◆ **What needs to be done**:
Repeat every line of the data verbatim.

◆ **Listed entries**:

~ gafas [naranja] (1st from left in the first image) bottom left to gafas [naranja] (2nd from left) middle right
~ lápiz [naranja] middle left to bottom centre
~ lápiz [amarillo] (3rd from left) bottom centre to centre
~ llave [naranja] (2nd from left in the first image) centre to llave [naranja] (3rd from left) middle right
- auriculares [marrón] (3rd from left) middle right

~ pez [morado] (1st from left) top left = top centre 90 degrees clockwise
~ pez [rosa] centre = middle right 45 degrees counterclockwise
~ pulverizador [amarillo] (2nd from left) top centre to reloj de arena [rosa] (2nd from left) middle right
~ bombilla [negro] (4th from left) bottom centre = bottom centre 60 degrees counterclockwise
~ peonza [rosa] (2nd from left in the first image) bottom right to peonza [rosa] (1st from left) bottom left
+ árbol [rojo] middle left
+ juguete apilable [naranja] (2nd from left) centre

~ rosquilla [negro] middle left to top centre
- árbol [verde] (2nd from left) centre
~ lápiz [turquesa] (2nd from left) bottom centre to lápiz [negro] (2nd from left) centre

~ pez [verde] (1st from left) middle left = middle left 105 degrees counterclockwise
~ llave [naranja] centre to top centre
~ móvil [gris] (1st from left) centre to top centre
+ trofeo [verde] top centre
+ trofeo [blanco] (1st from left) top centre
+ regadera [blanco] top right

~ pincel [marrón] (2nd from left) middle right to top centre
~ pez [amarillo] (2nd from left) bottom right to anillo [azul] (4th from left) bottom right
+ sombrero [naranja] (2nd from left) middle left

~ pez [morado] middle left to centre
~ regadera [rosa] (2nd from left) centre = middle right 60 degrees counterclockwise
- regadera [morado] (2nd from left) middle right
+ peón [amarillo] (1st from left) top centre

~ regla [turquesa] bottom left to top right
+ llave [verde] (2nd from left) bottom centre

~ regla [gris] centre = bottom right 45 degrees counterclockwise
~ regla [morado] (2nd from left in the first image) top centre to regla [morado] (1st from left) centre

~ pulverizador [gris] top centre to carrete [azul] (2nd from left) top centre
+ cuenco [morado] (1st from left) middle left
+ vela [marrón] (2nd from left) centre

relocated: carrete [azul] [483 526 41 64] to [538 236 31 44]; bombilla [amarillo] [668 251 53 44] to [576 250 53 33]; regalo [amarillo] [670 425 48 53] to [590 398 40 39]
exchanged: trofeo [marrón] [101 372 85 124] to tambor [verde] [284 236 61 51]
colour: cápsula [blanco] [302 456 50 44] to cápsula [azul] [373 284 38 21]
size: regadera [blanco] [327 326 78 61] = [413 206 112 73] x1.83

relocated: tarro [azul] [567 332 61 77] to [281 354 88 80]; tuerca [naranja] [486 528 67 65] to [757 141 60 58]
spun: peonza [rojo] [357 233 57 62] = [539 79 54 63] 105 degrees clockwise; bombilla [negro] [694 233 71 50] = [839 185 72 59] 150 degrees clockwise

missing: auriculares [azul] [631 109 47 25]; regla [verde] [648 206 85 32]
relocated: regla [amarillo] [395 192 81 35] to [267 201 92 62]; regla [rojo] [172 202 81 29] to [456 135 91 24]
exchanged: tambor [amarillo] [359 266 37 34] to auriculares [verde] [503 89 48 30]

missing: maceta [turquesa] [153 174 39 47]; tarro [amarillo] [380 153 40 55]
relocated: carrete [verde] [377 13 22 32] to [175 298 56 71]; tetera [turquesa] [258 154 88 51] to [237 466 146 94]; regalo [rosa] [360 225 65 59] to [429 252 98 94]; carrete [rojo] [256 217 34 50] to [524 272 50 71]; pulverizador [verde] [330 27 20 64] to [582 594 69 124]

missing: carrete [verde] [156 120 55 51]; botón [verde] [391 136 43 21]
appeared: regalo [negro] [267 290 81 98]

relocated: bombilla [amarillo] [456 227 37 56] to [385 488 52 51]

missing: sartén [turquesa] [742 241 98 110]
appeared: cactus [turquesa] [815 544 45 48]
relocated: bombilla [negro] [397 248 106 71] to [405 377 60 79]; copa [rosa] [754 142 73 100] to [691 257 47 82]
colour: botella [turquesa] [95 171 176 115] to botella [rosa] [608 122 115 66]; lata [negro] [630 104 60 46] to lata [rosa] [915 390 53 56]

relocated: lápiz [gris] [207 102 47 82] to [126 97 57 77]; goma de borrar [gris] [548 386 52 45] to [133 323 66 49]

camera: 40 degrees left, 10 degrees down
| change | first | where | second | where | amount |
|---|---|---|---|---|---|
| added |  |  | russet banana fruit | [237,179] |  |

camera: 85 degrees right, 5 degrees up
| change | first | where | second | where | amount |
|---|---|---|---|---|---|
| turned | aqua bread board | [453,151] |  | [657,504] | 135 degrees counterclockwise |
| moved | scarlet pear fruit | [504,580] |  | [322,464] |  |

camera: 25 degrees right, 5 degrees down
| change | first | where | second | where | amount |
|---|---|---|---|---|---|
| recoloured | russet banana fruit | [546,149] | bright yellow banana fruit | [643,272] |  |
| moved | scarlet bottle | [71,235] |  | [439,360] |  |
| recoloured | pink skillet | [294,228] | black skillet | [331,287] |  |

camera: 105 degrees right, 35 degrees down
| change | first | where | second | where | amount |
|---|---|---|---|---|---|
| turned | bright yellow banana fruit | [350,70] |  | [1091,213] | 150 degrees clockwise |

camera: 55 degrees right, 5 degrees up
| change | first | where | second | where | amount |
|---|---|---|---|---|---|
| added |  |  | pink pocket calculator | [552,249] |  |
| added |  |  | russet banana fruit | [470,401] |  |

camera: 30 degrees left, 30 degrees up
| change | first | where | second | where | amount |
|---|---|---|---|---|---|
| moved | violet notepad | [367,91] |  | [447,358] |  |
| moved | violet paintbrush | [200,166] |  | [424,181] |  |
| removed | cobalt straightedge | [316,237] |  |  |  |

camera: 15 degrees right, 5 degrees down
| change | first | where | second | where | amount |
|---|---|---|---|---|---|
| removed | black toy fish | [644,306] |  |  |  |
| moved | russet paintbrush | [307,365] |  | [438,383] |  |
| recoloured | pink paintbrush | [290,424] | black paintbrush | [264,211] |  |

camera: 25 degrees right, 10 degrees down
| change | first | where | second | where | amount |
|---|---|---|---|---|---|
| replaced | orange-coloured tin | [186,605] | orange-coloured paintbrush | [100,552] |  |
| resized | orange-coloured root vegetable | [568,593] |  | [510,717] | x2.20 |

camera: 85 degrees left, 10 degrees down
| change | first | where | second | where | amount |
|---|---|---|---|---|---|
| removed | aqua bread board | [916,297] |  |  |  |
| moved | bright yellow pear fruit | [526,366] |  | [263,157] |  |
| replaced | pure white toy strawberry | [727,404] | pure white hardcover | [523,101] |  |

◆ **Output**:
~ gafas [naranja] (1st from left in the first image) bottom left to gafas [naranja] (2nd from left) middle right
~ lápiz [naranja] middle left to bottom centre
~ lápiz [amarillo] (3rd from left) bottom centre to centre
~ llave [naranja] (2nd from left in the first image) centre to llave [naranja] (3rd from left) middle right
- auriculares [marrón] (3rd from left) middle right

~ pez [morado] (1st from left) top left = top centre 90 degrees clockwise
~ pez [rosa] centre = middle right 45 degrees counterclockwise
~ pulverizador [amarillo] (2nd from left) top centre to reloj de arena [rosa] (2nd from left) middle right
~ bombilla [negro] (4th from left) bottom centre = bottom centre 60 degrees counterclockwise
~ peonza [rosa] (2nd from left in the first image) bottom right to peonza [rosa] (1st from left) bottom left
+ árbol [rojo] middle left
+ juguete apilable [naranja] (2nd from left) centre

~ rosquilla [negro] middle left to top centre
- árbol [verde] (2nd from left) centre
~ lápiz [turquesa] (2nd from left) bottom centre to lápiz [negro] (2nd from left) centre

~ pez [verde] (1st from left) middle left = middle left 105 degrees counterclockwise
~ llave [naranja] centre to top centre
~ móvil [gris] (1st from left) centre to top centre
+ trofeo [verde] top centre
+ trofeo [blanco] (1st from left) top centre
+ regadera [blanco] top right

~ pincel [marrón] (2nd from left) middle right to top centre
~ pez [amarillo] (2nd from left) bottom right to anillo [azul] (4th from left) bottom right
+ sombrero [naranja] (2nd from left) middle left

~ pez [morado] middle left to centre
~ regadera [rosa] (2nd from left) centre = middle right 60 degrees counterclockwise
- regadera [morado] (2nd from left) middle right
+ peón [amarillo] (1st from left) top centre

~ regla [turquesa] bottom left to top right
+ llave [verde] (2nd from left) bottom centre

~ regla [gris] centre = bottom right 45 degrees counterclockwise
~ regla [morado] (2nd from left in the first image) top centre to regla [morado] (1st from left) centre

~ pulverizador [gris] top centre to carrete [azul] (2nd from left) top centre
+ cuenco [morado] (1st from left) middle left
+ vela [marrón] (2nd from left) centre

relocated: carrete [azul] [483 526 41 64] to [538 236 31 44]; bombilla [amarillo] [668 251 53 44] to [576 250 53 33]; regalo [amarillo] [670 425 48 53] to [590 398 40 39]
exchanged: trofeo [marrón] [101 372 85 124] to tambor [verde] [284 236 61 51]
colour: cápsula [blanco] [302 456 50 44] to cápsula [azul] [373 284 38 21]
size: regadera [blanco] [327 326 78 61] = [413 206 112 73] x1.83

relocated: tarro [azul] [567 332 61 77] to [281 354 88 80]; tuerca [naranja] [486 528 67 65] to [757 141 60 58]
spun: peonza [rojo] [357 233 57 62] = [539 79 54 63] 105 degrees clockwise; bombilla [negro] [694 233 71 50] = [839 185 72 59] 150 degrees clockwise

missing: auriculares [azul] [631 109 47 25]; regla [verde] [648 206 85 32]
relocated: regla [amarillo] [395 192 81 35] to [267 201 92 62]; regla [rojo] [172 202 81 29] to [456 135 91 24]
exchanged: tambor [amarillo] [359 266 37 34] to auriculares [verde] [503 89 48 30]

missing: maceta [turquesa] [153 174 39 47]; tarro [amarillo] [380 153 40 55]
relocated: carrete [verde] [377 13 22 32] to [175 298 56 71]; tetera [turquesa] [258 154 88 51] to [237 466 146 94]; regalo [rosa] [360 225 65 59] to [429 252 98 94]; carrete [rojo] [256 217 34 50] to [524 272 50 71]; pulverizador [verde] [330 27 20 64] to [582 594 69 124]

missing: carrete [verde] [156 120 55 51]; botón [verde] [391 136 43 21]
appeared: regalo [negro] [267 290 81 98]

relocated: bombilla [amarillo] [456 227 37 56] to [385 488 52 51]

missing: sartén [turquesa] [742 241 98 110]
appeared: cactus [turquesa] [815 544 45 48]
relocated: bombilla [negro] [397 248 106 71] to [405 377 60 79]; copa [rosa] [754 142 73 100] to [691 257 47 82]
colour: botella [turquesa] [95 171 176 115] to botella [rosa] [608 122 115 66]; lata [negro] [630 104 60 46] to lata [rosa] [915 390 53 56]

relocated: lápiz [gris] [207 102 47 82] to [126 97 57 77]; goma de borrar [gris] [548 386 52 45] to [133 323 66 49]

camera: 40 degrees left, 10 degrees down
| change | first | where | second | where | amount |
|---|---|---|---|---|---|
| added |  |  | russet banana fruit | [237,179] |  |

camera: 85 degrees right, 5 degrees up
| change | first | where | second | where | amount |
|---|---|---|---|---|---|
| turned | aqua bread board | [453,151] |  | [657,504] | 135 degrees counterclockwise |
| moved | scarlet pear fruit | [504,580] |  | [322,464] |  |

camera: 25 degrees right, 5 degrees down
| change | first | where | second | where | amount |
|---|---|---|---|---|---|
| recoloured | russet banana fruit | [546,149] | bright yellow banana fruit | [643,272] |  |
| moved | scarlet bottle | [71,235] |  | [439,360] |  |
| recoloured | pink skillet | [294,228] | black skillet | [331,287] |  |

camera: 105 degrees right, 35 degrees down
| change | first | where | second | where | amount |
|---|---|---|---|---|---|
| turned | bright yellow banana fruit | [350,70] |  | [1091,213] | 150 degrees clockwise |

camera: 55 degrees right, 5 degrees up
| change | first | where | second | where | amount |
|---|---|---|---|---|---|
| added |  |  | pink pocket calculator | [552,249] |  |
| added |  |  | russet banana fruit | [470,401] |  |

camera: 30 degrees left, 30 degrees up
| change | first | where | second | where | amount |
|---|---|---|---|---|---|
| moved | violet notepad | [367,91] |  | [447,358] |  |
| moved | violet paintbrush | [200,166] |  | [424,181] |  |
| removed | cobalt straightedge | [316,237] |  |  |  |

camera: 15 degrees right, 5 degrees down
| change | first | where | second | where | amount |
|---|---|---|---|---|---|
| removed | black toy fish | [644,306] |  |  |  |
| moved | russet paintbrush | [307,365] |  | [438,383] |  |
| recoloured | pink paintbrush | [290,424] | black paintbrush | [264,211] |  |

camera: 25 degrees right, 10 degrees down
| change | first | where | second | where | amount |
|---|---|---|---|---|---|
| replaced | orange-coloured tin | [186,605] | orange-coloured paintbrush | [100,552] |  |
| resized | orange-coloured root vegetable | [568,593] |  | [510,717] | x2.20 |

camera: 85 degrees left, 10 degrees down
| change | first | where | second | where | amount |
|---|---|---|---|---|---|
| removed | aqua bread board | [916,297] |  |  |  |
| moved | bright yellow pear fruit | [526,366] |  | [263,157] |  |
| replaced | pure white toy strawberry | [727,404] | pure white hardcover | [523,101] |  |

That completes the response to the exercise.